The problem:
Starting with the first line of the data that follows, transcribe every line verbatim until the line containing "camera: 25 degrees left, 5 degrees down" has been transcribed.

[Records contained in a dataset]
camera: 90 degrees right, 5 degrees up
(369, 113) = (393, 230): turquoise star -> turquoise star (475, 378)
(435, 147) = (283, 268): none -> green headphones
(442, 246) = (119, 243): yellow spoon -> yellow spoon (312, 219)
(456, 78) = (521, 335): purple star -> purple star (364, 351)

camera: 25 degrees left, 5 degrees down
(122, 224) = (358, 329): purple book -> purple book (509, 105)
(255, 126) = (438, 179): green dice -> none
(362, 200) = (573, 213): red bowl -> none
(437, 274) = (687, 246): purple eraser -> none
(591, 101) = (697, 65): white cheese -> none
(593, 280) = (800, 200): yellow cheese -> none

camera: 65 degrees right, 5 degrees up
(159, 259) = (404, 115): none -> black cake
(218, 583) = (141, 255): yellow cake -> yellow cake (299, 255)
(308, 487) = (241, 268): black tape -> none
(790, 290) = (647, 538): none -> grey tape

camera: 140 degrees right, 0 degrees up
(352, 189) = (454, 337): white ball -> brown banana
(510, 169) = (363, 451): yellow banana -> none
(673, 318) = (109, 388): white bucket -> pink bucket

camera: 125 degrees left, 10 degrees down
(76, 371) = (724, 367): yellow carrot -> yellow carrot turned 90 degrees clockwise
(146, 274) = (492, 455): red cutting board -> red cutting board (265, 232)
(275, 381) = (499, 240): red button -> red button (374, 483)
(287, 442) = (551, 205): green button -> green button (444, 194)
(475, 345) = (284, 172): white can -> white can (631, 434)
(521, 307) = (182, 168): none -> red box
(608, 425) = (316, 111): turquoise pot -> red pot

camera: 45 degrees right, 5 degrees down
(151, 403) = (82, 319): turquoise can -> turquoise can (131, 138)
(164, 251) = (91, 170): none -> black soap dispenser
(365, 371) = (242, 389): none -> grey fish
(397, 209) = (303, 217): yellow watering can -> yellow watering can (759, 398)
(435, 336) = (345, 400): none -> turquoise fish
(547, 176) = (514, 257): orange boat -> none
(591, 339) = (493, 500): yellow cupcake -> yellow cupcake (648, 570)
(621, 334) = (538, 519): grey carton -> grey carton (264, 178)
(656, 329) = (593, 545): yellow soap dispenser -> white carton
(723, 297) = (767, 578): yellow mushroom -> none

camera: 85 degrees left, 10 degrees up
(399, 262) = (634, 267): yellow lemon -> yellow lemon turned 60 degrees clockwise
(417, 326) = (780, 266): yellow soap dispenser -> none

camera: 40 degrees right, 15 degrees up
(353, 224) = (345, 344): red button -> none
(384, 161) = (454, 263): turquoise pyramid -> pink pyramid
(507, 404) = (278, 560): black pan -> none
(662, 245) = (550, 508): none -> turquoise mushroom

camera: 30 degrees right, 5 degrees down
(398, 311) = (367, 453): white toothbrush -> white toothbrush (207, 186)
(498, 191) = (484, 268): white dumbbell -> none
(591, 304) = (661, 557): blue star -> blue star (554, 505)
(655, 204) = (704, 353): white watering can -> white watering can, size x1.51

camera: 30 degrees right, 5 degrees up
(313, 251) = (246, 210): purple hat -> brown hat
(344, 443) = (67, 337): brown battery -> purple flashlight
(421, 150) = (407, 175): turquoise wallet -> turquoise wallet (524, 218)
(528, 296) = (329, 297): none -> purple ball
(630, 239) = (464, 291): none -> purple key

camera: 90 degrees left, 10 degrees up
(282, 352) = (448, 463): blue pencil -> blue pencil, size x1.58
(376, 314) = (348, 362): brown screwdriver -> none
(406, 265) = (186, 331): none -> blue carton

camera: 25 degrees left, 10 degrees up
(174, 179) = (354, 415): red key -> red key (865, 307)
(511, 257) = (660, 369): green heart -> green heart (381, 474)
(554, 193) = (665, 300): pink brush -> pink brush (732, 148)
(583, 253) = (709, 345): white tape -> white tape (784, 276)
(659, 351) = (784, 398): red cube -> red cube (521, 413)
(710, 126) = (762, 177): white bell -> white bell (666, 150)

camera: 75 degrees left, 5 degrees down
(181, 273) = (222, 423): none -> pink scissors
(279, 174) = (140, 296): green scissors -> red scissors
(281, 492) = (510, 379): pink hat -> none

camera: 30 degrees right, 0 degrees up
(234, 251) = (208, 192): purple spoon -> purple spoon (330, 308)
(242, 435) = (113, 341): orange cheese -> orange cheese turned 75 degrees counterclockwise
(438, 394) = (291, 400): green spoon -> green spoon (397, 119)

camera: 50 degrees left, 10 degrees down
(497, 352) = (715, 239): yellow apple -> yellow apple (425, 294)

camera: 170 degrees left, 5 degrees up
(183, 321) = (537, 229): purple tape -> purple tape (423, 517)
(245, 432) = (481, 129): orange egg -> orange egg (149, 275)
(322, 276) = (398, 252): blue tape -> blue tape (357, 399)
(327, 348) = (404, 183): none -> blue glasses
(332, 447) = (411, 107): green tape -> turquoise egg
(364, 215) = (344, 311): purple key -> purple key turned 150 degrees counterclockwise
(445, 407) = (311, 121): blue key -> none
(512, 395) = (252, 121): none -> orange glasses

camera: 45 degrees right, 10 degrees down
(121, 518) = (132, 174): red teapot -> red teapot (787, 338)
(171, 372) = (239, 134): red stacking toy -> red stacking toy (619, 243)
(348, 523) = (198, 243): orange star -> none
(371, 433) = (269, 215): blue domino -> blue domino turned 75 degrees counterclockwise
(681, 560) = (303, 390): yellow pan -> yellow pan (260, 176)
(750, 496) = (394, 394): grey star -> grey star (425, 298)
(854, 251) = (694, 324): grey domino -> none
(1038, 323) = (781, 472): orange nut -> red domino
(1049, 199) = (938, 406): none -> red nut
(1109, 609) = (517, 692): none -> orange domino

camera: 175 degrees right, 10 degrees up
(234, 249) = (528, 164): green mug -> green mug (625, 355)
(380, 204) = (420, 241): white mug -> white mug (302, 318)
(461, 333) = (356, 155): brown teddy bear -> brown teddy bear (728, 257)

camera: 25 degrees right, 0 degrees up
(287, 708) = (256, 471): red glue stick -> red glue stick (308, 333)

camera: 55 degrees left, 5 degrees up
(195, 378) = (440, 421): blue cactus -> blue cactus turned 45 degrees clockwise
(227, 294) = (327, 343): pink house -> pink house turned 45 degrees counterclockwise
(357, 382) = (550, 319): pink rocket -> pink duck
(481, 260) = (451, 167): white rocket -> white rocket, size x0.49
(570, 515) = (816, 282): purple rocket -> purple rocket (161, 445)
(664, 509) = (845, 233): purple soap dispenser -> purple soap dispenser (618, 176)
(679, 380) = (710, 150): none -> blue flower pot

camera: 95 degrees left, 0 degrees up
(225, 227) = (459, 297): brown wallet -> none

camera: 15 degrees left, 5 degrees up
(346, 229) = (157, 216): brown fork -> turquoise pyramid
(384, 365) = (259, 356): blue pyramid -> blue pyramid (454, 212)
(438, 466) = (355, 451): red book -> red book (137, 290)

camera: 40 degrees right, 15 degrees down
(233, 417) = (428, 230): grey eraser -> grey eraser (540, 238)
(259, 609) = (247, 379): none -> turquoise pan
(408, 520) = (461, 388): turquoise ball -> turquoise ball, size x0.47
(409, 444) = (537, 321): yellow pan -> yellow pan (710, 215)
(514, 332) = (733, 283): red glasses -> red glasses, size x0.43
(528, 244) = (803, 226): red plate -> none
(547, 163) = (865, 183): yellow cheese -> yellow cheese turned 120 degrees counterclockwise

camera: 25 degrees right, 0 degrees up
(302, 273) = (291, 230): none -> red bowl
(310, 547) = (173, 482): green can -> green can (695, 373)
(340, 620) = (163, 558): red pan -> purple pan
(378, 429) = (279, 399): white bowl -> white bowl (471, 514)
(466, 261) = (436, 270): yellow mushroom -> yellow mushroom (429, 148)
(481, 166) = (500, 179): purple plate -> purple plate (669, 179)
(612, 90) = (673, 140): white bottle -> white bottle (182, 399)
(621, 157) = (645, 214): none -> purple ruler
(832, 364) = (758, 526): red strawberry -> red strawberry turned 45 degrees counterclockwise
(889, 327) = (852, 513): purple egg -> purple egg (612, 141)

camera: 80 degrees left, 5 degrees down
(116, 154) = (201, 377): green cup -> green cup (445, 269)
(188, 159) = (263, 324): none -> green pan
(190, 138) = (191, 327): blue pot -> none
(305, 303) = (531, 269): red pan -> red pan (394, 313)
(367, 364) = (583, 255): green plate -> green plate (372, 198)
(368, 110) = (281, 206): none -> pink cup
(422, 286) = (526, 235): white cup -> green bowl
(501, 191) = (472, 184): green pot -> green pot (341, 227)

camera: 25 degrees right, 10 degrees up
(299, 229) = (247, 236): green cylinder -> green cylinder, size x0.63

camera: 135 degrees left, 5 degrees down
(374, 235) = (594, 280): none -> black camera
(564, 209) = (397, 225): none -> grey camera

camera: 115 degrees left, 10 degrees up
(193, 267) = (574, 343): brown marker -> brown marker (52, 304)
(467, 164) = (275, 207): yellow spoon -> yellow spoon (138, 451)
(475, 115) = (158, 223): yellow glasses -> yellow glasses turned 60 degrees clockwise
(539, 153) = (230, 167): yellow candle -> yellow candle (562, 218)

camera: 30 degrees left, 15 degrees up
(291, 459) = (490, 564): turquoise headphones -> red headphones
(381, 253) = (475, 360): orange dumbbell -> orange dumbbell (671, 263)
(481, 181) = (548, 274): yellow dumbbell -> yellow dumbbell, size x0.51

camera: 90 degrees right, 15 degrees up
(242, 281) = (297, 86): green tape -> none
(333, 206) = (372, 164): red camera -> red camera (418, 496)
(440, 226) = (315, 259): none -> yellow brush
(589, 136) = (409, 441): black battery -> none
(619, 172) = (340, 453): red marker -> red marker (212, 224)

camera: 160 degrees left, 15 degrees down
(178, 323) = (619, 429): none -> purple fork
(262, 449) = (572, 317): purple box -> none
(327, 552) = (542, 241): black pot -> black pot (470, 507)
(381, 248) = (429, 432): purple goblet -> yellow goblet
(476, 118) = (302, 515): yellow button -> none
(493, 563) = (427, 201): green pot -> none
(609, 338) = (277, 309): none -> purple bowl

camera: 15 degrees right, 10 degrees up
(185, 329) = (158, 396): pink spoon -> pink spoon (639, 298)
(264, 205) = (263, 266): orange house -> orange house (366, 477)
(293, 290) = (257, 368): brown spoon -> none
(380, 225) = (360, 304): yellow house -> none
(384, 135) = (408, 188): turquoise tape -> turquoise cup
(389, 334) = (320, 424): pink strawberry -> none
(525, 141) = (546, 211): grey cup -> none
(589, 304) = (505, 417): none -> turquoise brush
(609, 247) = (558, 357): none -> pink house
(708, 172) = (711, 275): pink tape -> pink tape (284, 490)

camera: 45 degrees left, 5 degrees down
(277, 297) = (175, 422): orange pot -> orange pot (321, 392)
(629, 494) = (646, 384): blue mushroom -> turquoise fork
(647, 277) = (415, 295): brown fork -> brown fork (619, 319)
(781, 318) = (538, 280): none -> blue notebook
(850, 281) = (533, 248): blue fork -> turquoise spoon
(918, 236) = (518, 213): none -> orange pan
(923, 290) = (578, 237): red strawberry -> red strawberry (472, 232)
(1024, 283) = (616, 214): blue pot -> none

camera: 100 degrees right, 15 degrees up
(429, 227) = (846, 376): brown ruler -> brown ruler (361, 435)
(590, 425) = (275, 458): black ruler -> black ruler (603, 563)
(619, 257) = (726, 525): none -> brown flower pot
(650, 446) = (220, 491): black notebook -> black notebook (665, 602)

Solution to the exercise:
camera: 90 degrees right, 5 degrees up
(369, 113) = (393, 230): turquoise star -> turquoise star (475, 378)
(435, 147) = (283, 268): none -> green headphones
(442, 246) = (119, 243): yellow spoon -> yellow spoon (312, 219)
(456, 78) = (521, 335): purple star -> purple star (364, 351)

camera: 25 degrees left, 5 degrees down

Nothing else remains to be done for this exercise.